▶ [Your assignment]: Which lines below hold the word "green"? Copy all of them.

▶ [Records supplied]:
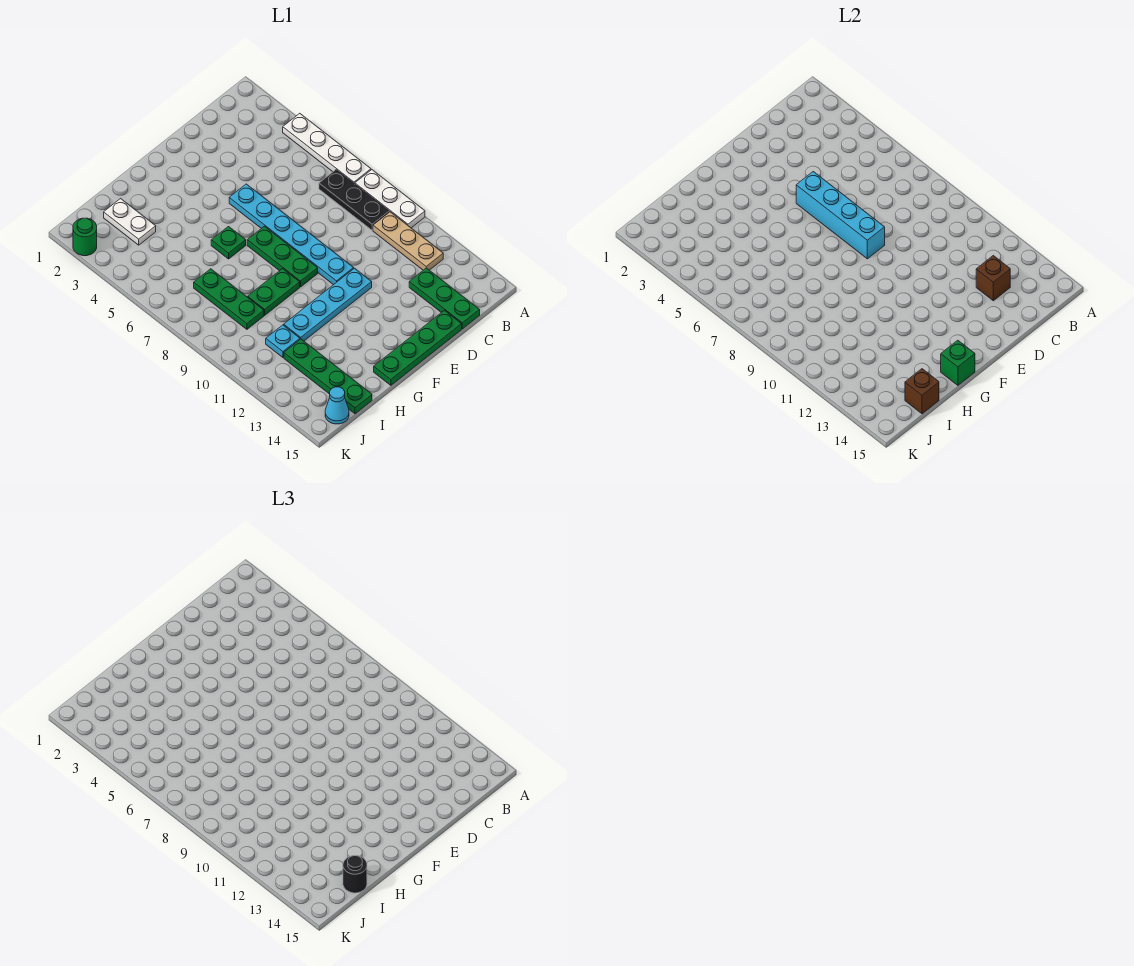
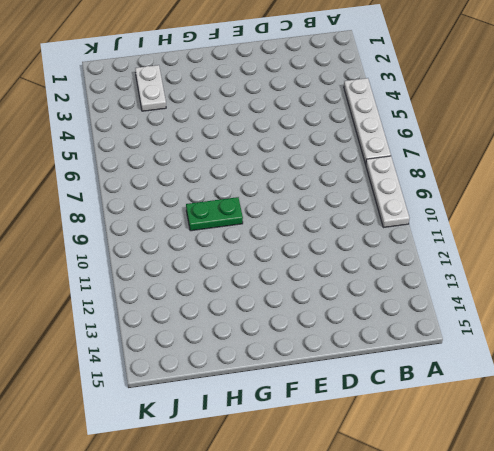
none -> black plate B7:B9 level 1
none -> tan plate B10:B12 level 1
none -> green plate C13:C15 level 1

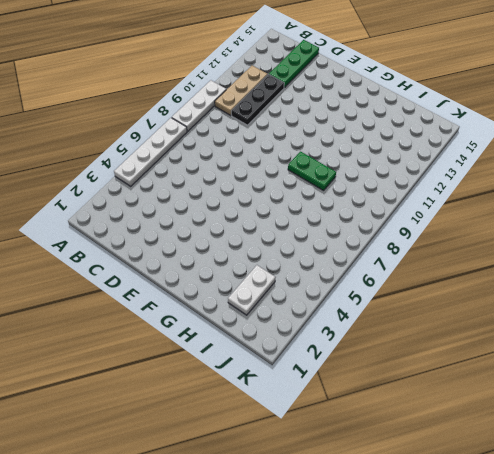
black plate C10:C12 level 1 -> black plate B7:B9 level 1
none -> green plate D15:G15 level 1
none -> cyan plate E5:E10 level 1
none -> cyan plate E11:H11 level 1

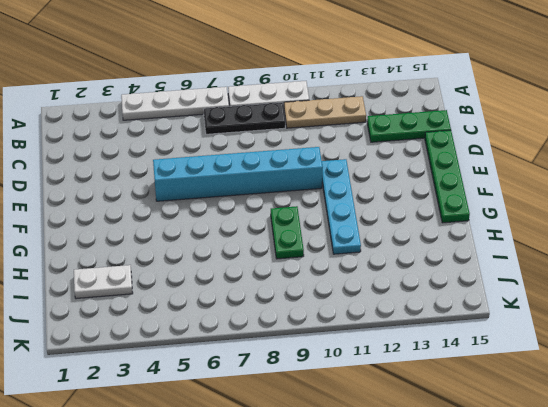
cyan brick E5:E10 level 1 -> cyan plate E5:E10 level 1
none -> green plate F7:F9 level 1
none -> green plate G6 level 1
none -> green plate I7:I9 level 1

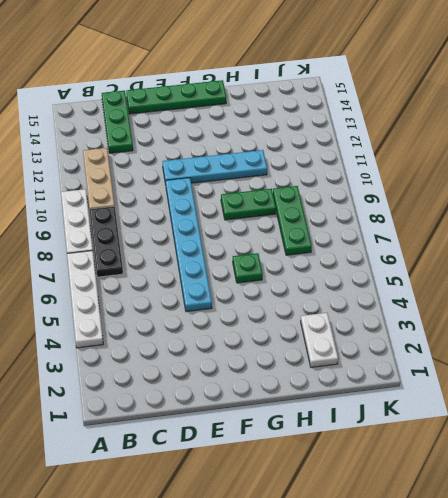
none -> green plate F7:F9 level 1
none -> cyan plate I11 level 1
none -> green plate I12:I15 level 1

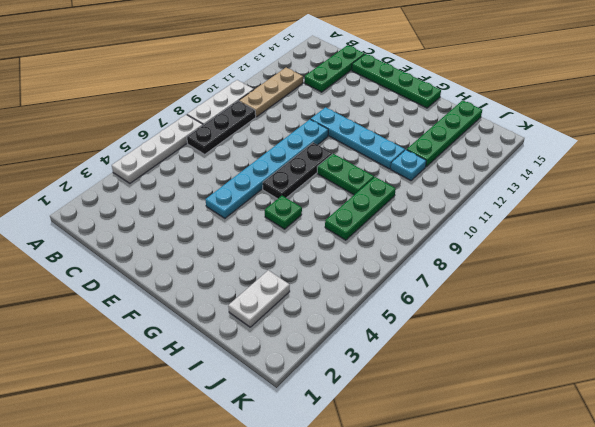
black plate F7:F9 level 1 -> green plate F7:F9 level 1
none -> cyan cone J15 level 1
none -> green round brick K2 level 1
none -> brown brick C13 level 2

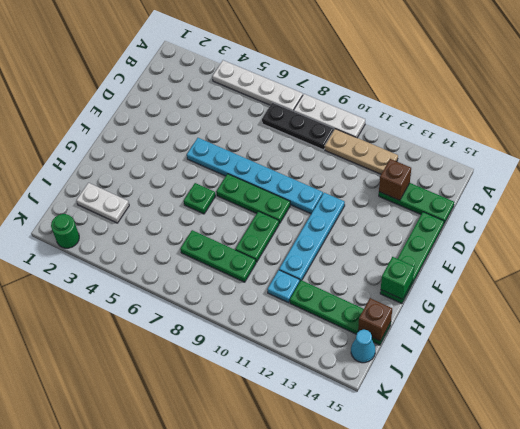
none -> cyan brick E5:E8 level 2
none -> black round brick I15 level 3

▶ [Output of the exercise]:
none -> green plate C13:C15 level 1
none -> green plate D15:G15 level 1
none -> green plate F7:F9 level 1
none -> green plate G6 level 1
none -> green plate I7:I9 level 1
none -> green plate F7:F9 level 1
none -> green plate I12:I15 level 1
black plate F7:F9 level 1 -> green plate F7:F9 level 1
none -> green round brick K2 level 1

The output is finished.